Exercise goal :: Give back exactly the lines starting at the one with "white 1x2 brick" and ending at the last line of the data below. Pictures are not part of the copy.

Supplied entries Block Start

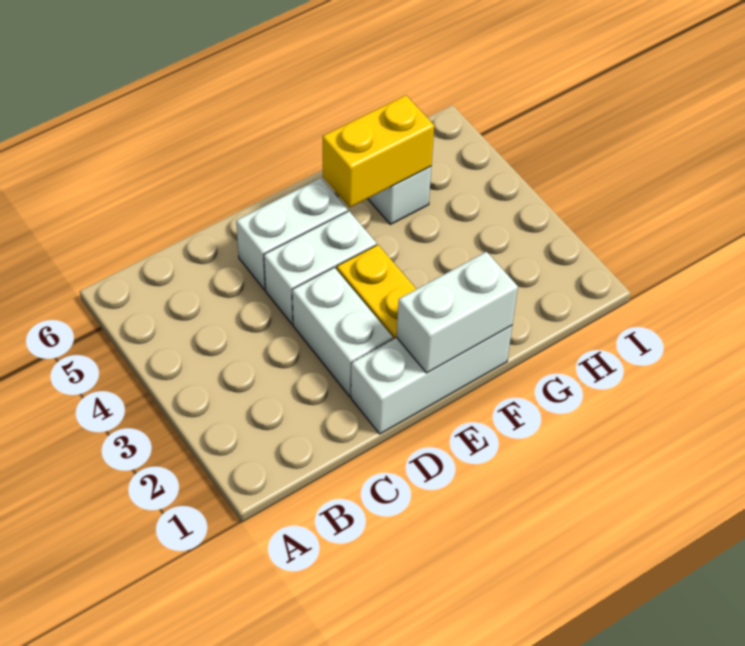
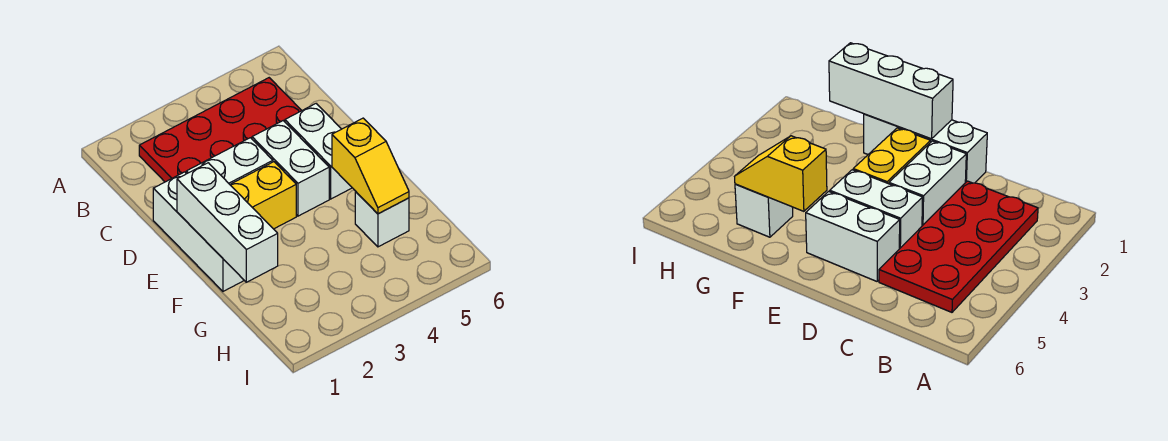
none -> red 2x4 plate [139,78,302,182]
white 1x2 brick [397,252,518,373] -> white 1x3 brick [177,163,278,282]
yellow 1x2 brick [322,95,434,207] -> yellow 1x2 slope [332,118,409,214]

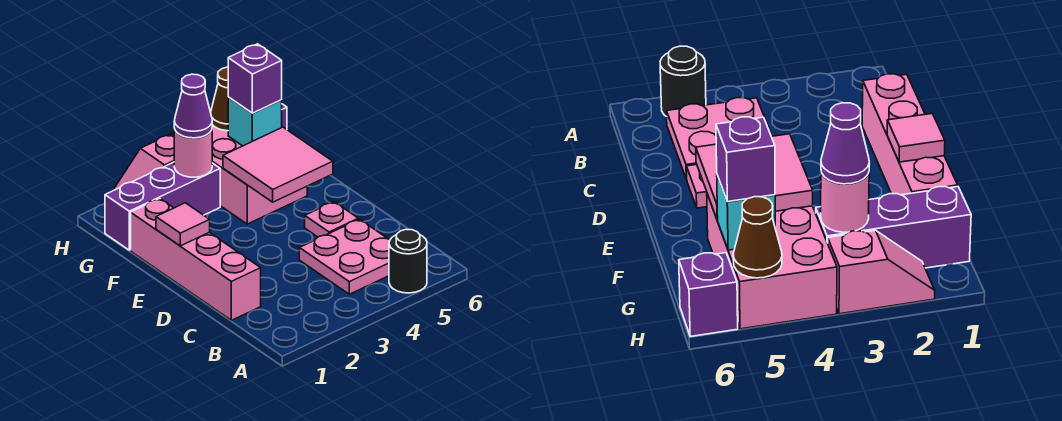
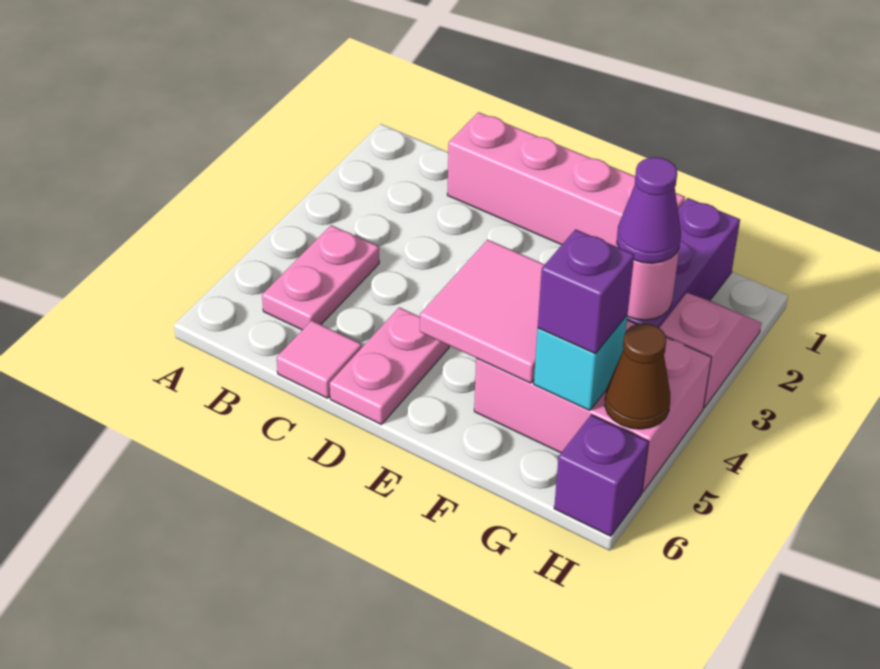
black 1x1 round brick [389,229,427,293] -> none
pink 2x2 plate [299,219,390,294] -> pink 1x2 plate [262,225,379,330]
pink 1x1 plate [305,202,358,237] -> pink 1x2 plate [330,307,449,425]
pink 1x1 tile [156,203,210,246] -> pink 1x1 tile moved to [277,321,362,398]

Supplied entries Block End

Task solution ::
white 1x2 brick [397,252,518,373] -> white 1x3 brick [177,163,278,282]
yellow 1x2 brick [322,95,434,207] -> yellow 1x2 slope [332,118,409,214]

black 1x1 round brick [389,229,427,293] -> none
pink 2x2 plate [299,219,390,294] -> pink 1x2 plate [262,225,379,330]
pink 1x1 plate [305,202,358,237] -> pink 1x2 plate [330,307,449,425]
pink 1x1 tile [156,203,210,246] -> pink 1x1 tile moved to [277,321,362,398]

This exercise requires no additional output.